══ Stored data

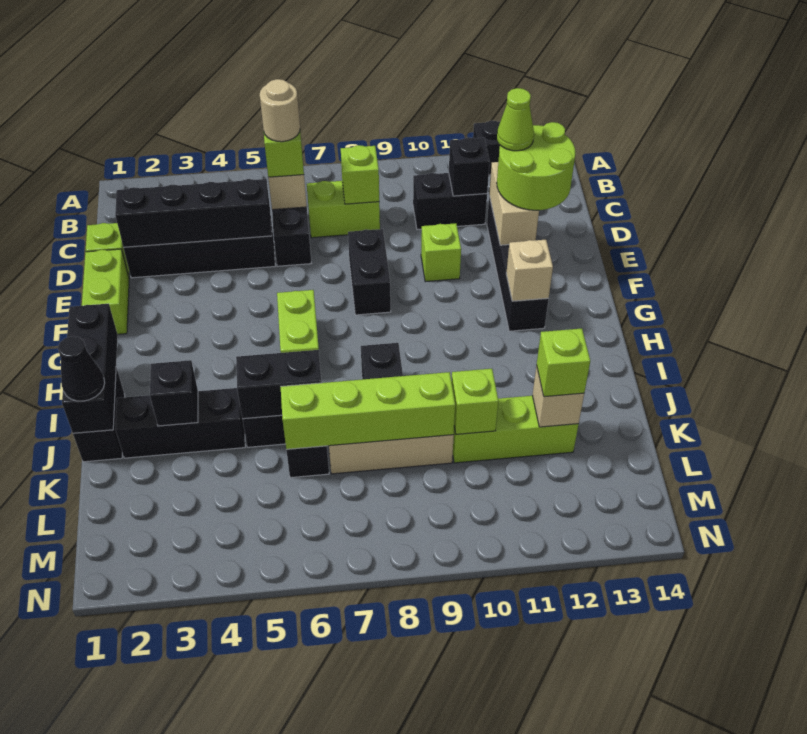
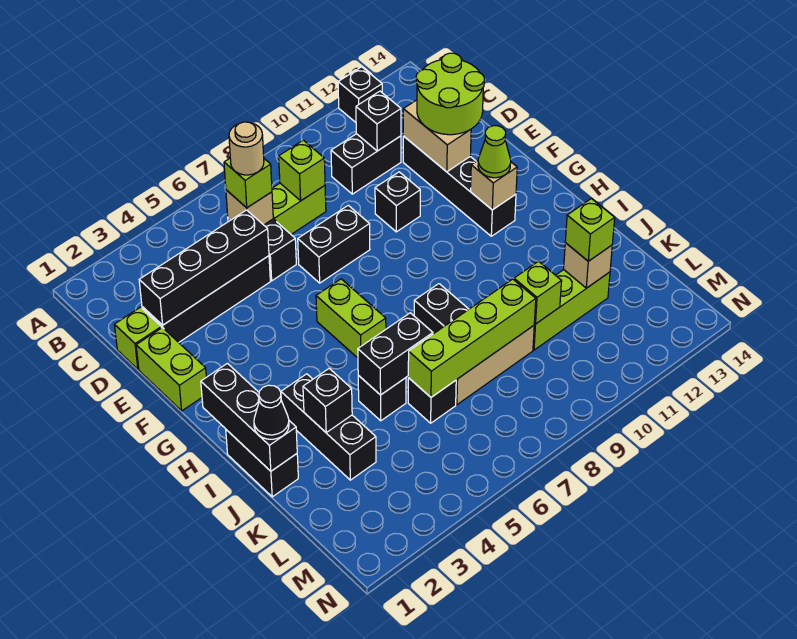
lime cone D12 level 4 -> lime cone G12 level 3
black brick E8:F8 level 1 -> black brick E7:E8 level 1
lime brick E10 level 1 -> black brick E10 level 1
black brick J2:J4 level 1 -> black brick I3:K3 level 1

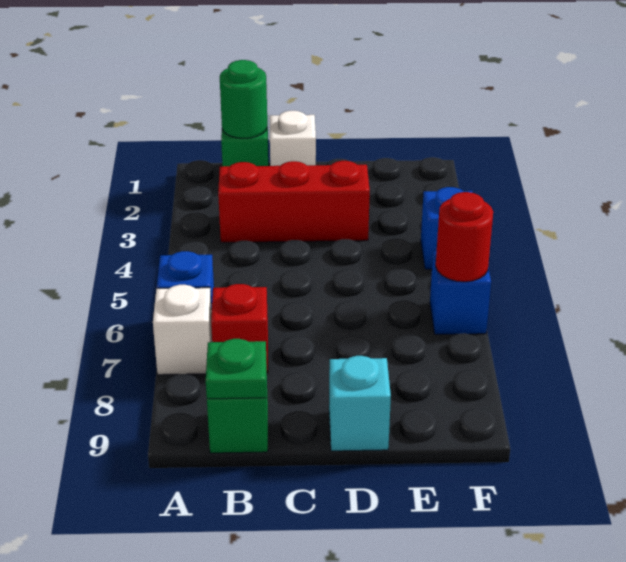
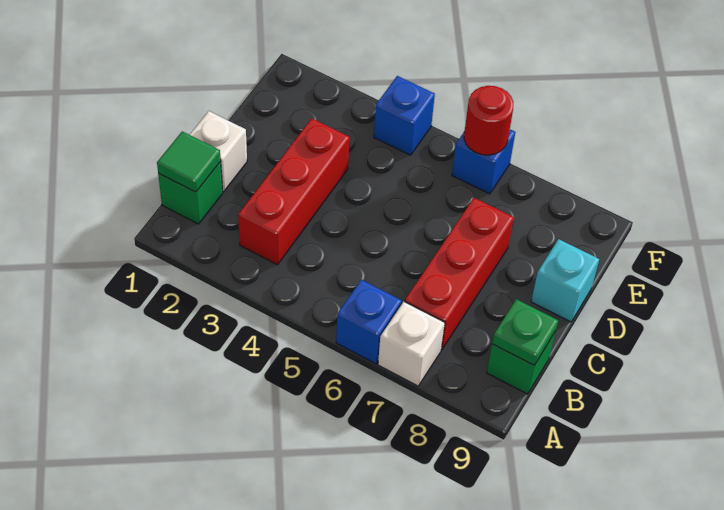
green round brick B1 level 2 -> green tile B1 level 2
red brick B7 level 1 -> red brick B7:D7 level 1

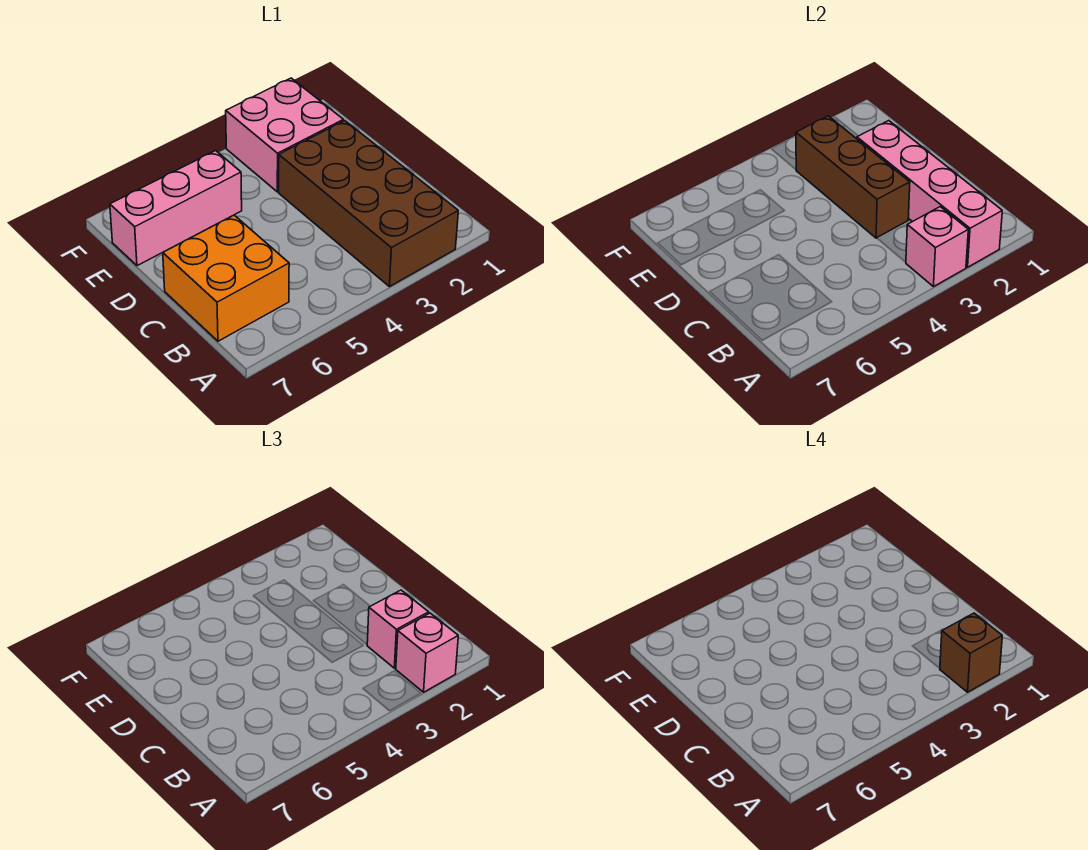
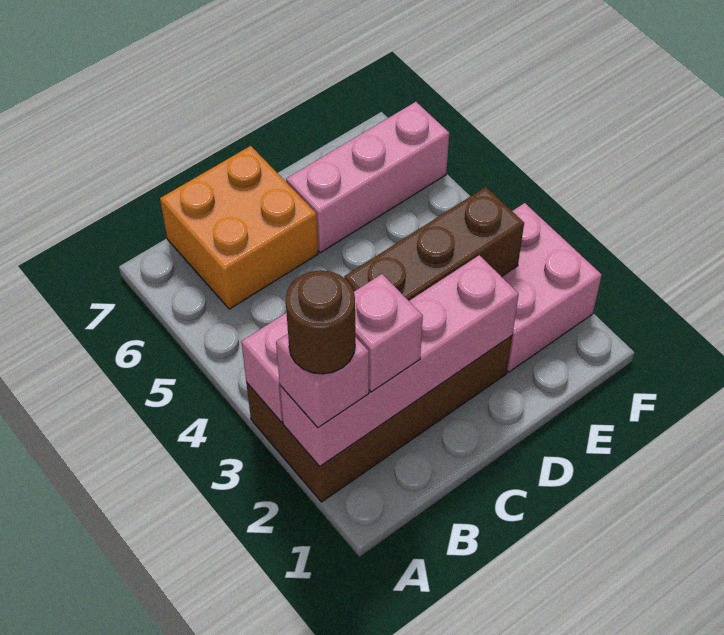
brown brick A2 level 4 -> brown round brick A2 level 4
pink brick E5:E7 level 1 -> pink brick D6:F6 level 1

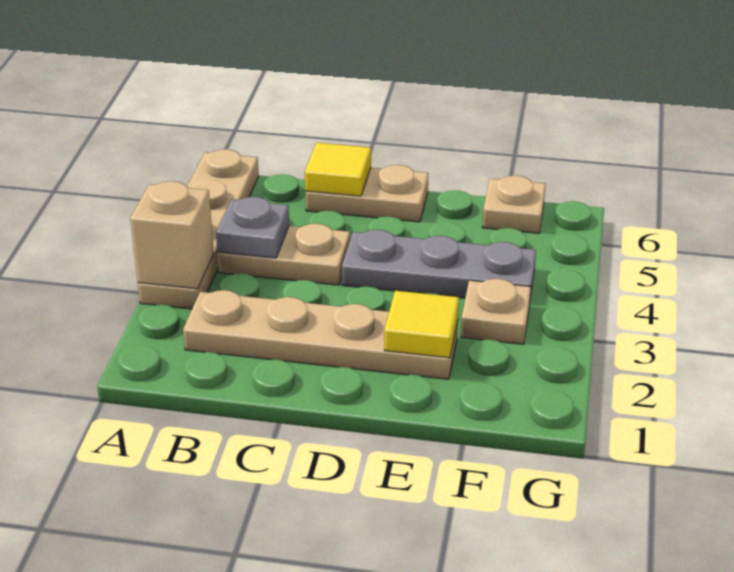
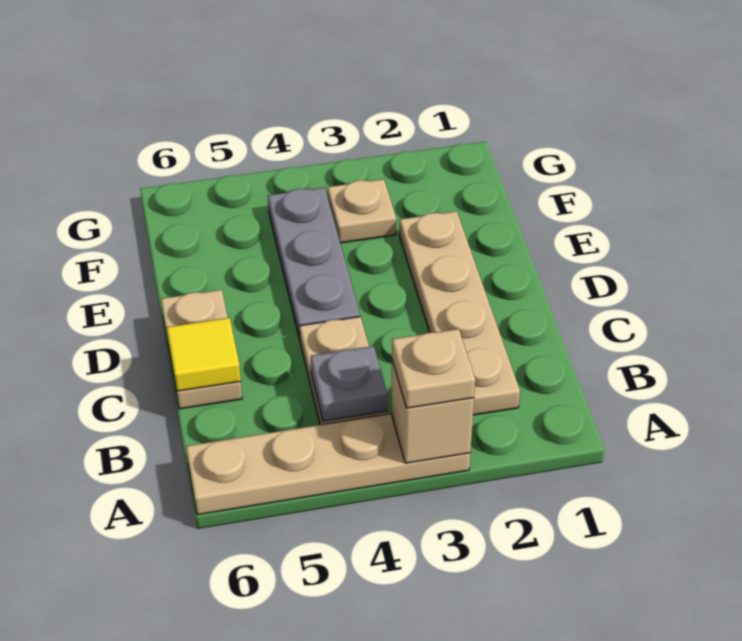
yellow tile E2 level 2 -> none
tan plate F6 level 1 -> tan plate A3 level 3

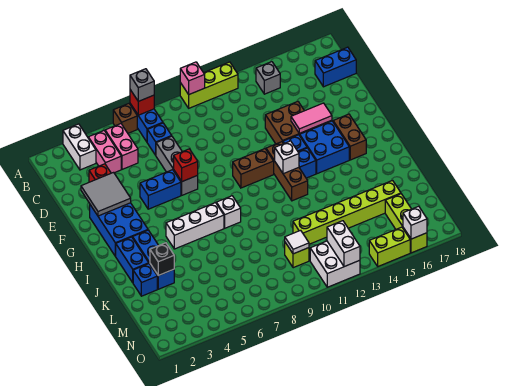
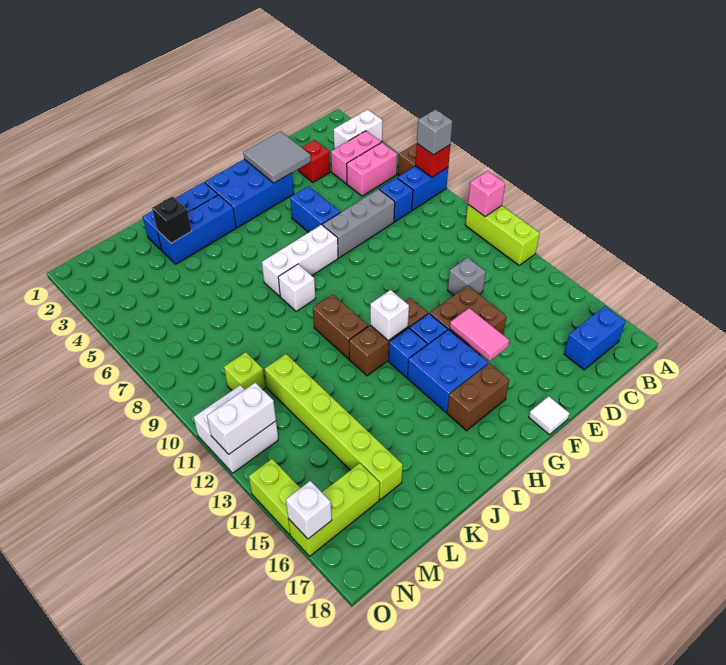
grey brick B14 level 1 -> grey brick D12 level 1
blue brick C17:C18 level 1 -> blue brick B17:C17 level 1
red brick F7 level 2 -> none
brown brick G10:G11 level 1 -> brown brick I10:I11 level 1
white brick I5:I7 level 1 -> white brick G7:I7 level 1
white tile M10 level 2 -> white tile F18 level 1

════

◆ What to produce ◆
The expected output is the lines from the one holding "red brick F7 level 2 -> none" through the last line of the data, exactly as they appear, with nothing before or after.

◆ Exercise response ◆
red brick F7 level 2 -> none
brown brick G10:G11 level 1 -> brown brick I10:I11 level 1
white brick I5:I7 level 1 -> white brick G7:I7 level 1
white tile M10 level 2 -> white tile F18 level 1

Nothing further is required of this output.